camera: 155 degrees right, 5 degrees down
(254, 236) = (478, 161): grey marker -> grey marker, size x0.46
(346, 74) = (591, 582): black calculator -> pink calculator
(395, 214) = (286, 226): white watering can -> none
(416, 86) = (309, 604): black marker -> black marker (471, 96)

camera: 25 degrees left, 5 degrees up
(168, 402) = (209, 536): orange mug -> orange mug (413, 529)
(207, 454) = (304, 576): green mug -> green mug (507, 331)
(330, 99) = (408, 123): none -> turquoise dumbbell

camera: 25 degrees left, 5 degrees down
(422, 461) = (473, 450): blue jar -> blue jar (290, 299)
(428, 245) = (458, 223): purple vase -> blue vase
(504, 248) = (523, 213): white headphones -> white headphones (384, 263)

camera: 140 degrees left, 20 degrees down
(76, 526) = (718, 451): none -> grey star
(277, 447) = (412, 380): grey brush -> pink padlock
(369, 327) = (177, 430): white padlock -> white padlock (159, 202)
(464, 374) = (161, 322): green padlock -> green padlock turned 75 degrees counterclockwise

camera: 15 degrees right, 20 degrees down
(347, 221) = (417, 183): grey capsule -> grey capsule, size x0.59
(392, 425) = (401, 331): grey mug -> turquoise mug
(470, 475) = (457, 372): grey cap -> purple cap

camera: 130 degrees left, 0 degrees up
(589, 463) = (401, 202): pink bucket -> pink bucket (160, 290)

**BRIEF**: All of the records above must be reproduced exactly.

**THE COMPLETED TASK**:
camera: 155 degrees right, 5 degrees down
(254, 236) = (478, 161): grey marker -> grey marker, size x0.46
(346, 74) = (591, 582): black calculator -> pink calculator
(395, 214) = (286, 226): white watering can -> none
(416, 86) = (309, 604): black marker -> black marker (471, 96)

camera: 25 degrees left, 5 degrees up
(168, 402) = (209, 536): orange mug -> orange mug (413, 529)
(207, 454) = (304, 576): green mug -> green mug (507, 331)
(330, 99) = (408, 123): none -> turquoise dumbbell

camera: 25 degrees left, 5 degrees down
(422, 461) = (473, 450): blue jar -> blue jar (290, 299)
(428, 245) = (458, 223): purple vase -> blue vase
(504, 248) = (523, 213): white headphones -> white headphones (384, 263)

camera: 140 degrees left, 20 degrees down
(76, 526) = (718, 451): none -> grey star
(277, 447) = (412, 380): grey brush -> pink padlock
(369, 327) = (177, 430): white padlock -> white padlock (159, 202)
(464, 374) = (161, 322): green padlock -> green padlock turned 75 degrees counterclockwise

camera: 15 degrees right, 20 degrees down
(347, 221) = (417, 183): grey capsule -> grey capsule, size x0.59
(392, 425) = (401, 331): grey mug -> turquoise mug
(470, 475) = (457, 372): grey cap -> purple cap

camera: 130 degrees left, 0 degrees up
(589, 463) = (401, 202): pink bucket -> pink bucket (160, 290)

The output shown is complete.